*WHAT IS NEEDED*
Go through the listing and copy each line that has the string "size" in it.

*DATASET*
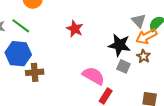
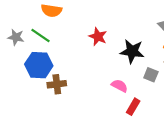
black star: (119, 45) -> (132, 51), moved
pink semicircle: (93, 76) -> (119, 86), size x0.7

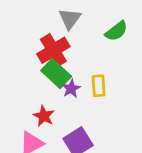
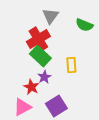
green semicircle: (116, 31) -> (84, 25), turned 60
purple star: (71, 89) -> (44, 77), moved

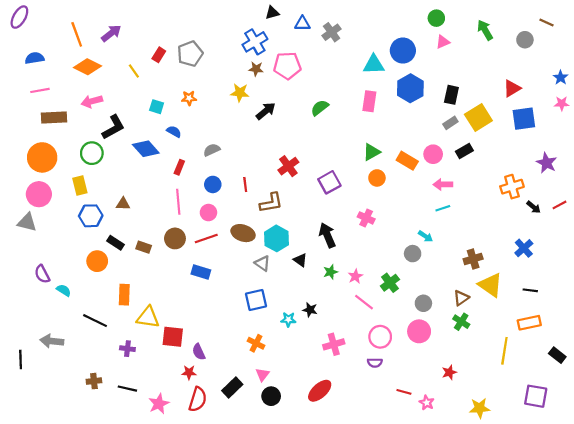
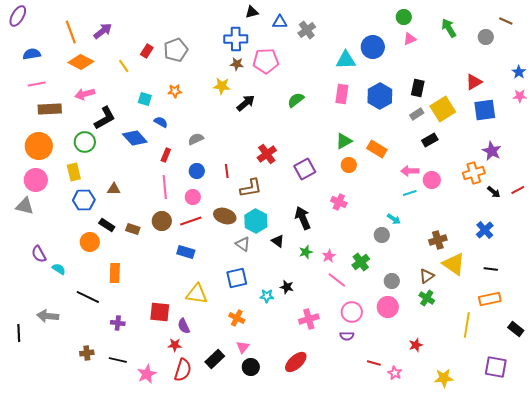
blue cross: (255, 42) -> (236, 39), turned 30
blue hexagon: (410, 88) -> (380, 96), moved
pink circle: (433, 154) -> (432, 180), moved
purple star: (547, 163) -> (492, 151), moved
yellow triangle: (148, 317) -> (197, 294), moved

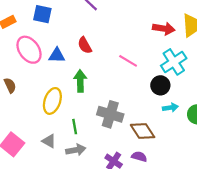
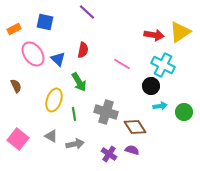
red semicircle: (85, 45) -> (83, 50), turned -140
blue triangle: (57, 55) -> (58, 59), turned 42
cyan cross: (174, 62) -> (163, 65), turned -30
green arrow: (80, 81) -> (79, 82), turned 150
green line: (75, 127) -> (74, 114), moved

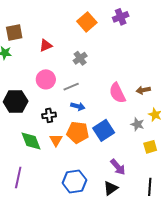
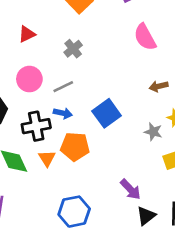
pink semicircle: (117, 93) -> (145, 37), moved
blue arrow: (78, 106) -> (63, 113), moved
black cross: (49, 115) -> (36, 126), size x1.5
blue square: (104, 130) -> (107, 113), moved
black triangle: (111, 188) -> (146, 216), moved

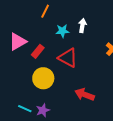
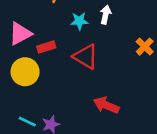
red rectangle: (38, 51) -> (46, 47), turned 32
yellow circle: (43, 78) -> (25, 72), moved

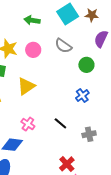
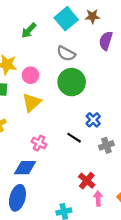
green arrow: (32, 20) -> (29, 30), turned -49
pink circle: (33, 50) -> (30, 75), moved
green circle: (86, 65) -> (72, 82), moved, size x1.6
blue cross: (82, 96) -> (93, 120), moved

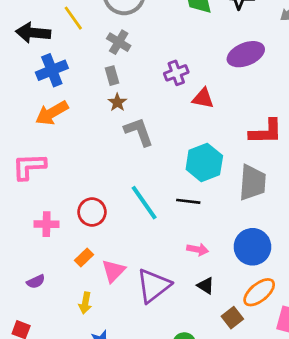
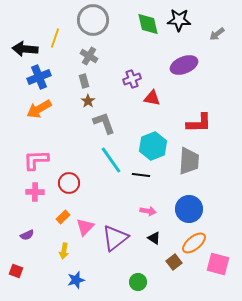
yellow line: (73, 18) -> (55, 38), turned 54
pink L-shape: (29, 167) -> (36, 160), moved
cyan line: (144, 203) -> (111, 160), moved

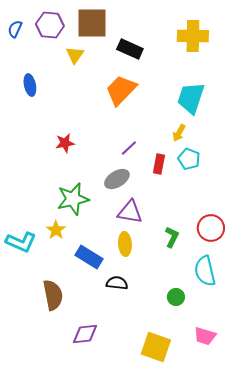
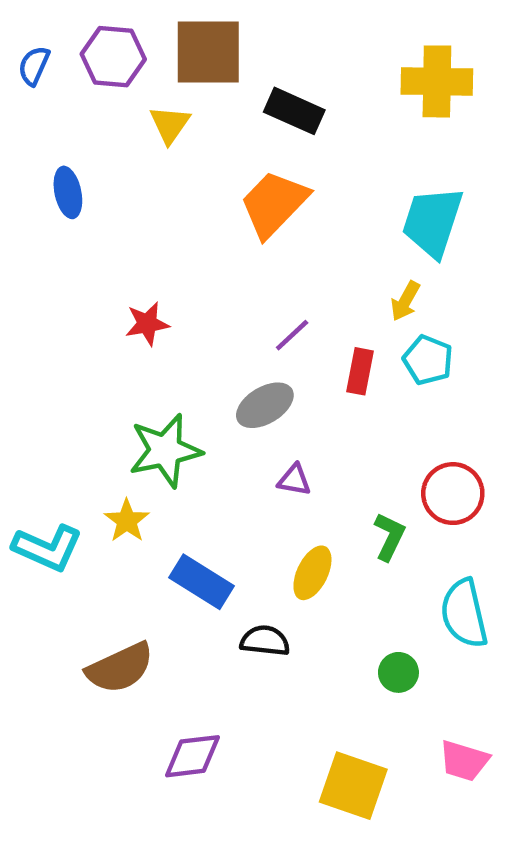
purple triangle: (130, 212) -> (294, 480), size x0.6
red circle: (211, 228) -> (453, 494), moved
yellow ellipse: (125, 244) -> (312, 573), moved, turned 30
brown semicircle: (53, 295) -> (120, 668), turned 76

*RESULT OF THIS EXERCISE*
pink semicircle: (93, 76) -> (119, 86), size x0.7
black cross: (49, 115) -> (36, 126), size x1.5
green circle: (86, 65) -> (72, 82), moved, size x1.6
purple triangle: (130, 212) -> (294, 480), size x0.6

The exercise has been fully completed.